PROBLEM =
Up to and including the line that contains "pos1: [485, 250, 520, 312]", reproduce every line exactly, beginning with the first line below.

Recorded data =
-=-=-
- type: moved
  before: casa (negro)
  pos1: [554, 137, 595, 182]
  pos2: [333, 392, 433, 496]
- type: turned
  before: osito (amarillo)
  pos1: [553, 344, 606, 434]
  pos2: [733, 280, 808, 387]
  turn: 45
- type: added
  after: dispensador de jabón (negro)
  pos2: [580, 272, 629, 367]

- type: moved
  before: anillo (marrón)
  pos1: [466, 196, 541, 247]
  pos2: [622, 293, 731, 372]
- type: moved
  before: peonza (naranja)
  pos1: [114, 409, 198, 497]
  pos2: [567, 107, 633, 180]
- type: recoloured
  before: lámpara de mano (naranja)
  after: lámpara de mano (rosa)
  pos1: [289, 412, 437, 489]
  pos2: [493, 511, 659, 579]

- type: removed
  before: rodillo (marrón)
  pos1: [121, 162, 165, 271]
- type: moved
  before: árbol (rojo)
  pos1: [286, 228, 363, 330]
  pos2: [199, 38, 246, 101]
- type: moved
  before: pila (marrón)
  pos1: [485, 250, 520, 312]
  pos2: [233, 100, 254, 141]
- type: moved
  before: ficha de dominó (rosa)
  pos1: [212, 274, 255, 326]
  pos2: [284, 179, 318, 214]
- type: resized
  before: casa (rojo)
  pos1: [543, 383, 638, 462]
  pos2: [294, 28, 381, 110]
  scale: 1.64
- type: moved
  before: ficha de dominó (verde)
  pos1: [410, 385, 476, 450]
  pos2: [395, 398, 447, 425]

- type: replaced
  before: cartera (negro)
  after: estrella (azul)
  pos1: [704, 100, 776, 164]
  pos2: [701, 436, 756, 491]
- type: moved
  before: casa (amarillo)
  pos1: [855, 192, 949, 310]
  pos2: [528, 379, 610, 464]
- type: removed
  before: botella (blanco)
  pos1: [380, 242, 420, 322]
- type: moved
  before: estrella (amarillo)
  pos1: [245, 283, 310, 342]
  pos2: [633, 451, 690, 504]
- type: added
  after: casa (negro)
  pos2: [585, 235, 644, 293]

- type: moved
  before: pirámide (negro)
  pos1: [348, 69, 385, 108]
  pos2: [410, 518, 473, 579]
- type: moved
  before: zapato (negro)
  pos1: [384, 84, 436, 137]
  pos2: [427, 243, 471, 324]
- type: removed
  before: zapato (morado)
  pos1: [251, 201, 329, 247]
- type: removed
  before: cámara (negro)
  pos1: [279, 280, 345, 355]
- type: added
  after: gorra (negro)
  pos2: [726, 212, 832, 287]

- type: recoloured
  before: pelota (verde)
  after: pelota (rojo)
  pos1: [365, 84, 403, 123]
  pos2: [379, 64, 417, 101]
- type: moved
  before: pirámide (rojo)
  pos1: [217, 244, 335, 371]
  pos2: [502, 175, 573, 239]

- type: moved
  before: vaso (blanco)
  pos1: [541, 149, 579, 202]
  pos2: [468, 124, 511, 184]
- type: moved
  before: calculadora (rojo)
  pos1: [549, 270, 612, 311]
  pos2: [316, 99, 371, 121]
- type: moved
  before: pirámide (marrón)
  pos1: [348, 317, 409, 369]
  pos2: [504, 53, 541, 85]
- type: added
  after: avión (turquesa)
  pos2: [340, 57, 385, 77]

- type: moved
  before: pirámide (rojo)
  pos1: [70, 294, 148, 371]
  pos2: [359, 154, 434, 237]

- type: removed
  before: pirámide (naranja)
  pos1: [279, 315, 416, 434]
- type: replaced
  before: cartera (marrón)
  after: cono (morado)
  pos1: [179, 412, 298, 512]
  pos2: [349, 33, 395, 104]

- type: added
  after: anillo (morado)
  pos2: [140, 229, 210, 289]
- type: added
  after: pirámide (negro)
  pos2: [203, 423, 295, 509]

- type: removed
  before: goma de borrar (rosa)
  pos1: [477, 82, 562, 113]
-=-=-
FINISHED EXERCISE =
- type: moved
  before: casa (negro)
  pos1: [554, 137, 595, 182]
  pos2: [333, 392, 433, 496]
- type: turned
  before: osito (amarillo)
  pos1: [553, 344, 606, 434]
  pos2: [733, 280, 808, 387]
  turn: 45
- type: added
  after: dispensador de jabón (negro)
  pos2: [580, 272, 629, 367]

- type: moved
  before: anillo (marrón)
  pos1: [466, 196, 541, 247]
  pos2: [622, 293, 731, 372]
- type: moved
  before: peonza (naranja)
  pos1: [114, 409, 198, 497]
  pos2: [567, 107, 633, 180]
- type: recoloured
  before: lámpara de mano (naranja)
  after: lámpara de mano (rosa)
  pos1: [289, 412, 437, 489]
  pos2: [493, 511, 659, 579]

- type: removed
  before: rodillo (marrón)
  pos1: [121, 162, 165, 271]
- type: moved
  before: árbol (rojo)
  pos1: [286, 228, 363, 330]
  pos2: [199, 38, 246, 101]
- type: moved
  before: pila (marrón)
  pos1: [485, 250, 520, 312]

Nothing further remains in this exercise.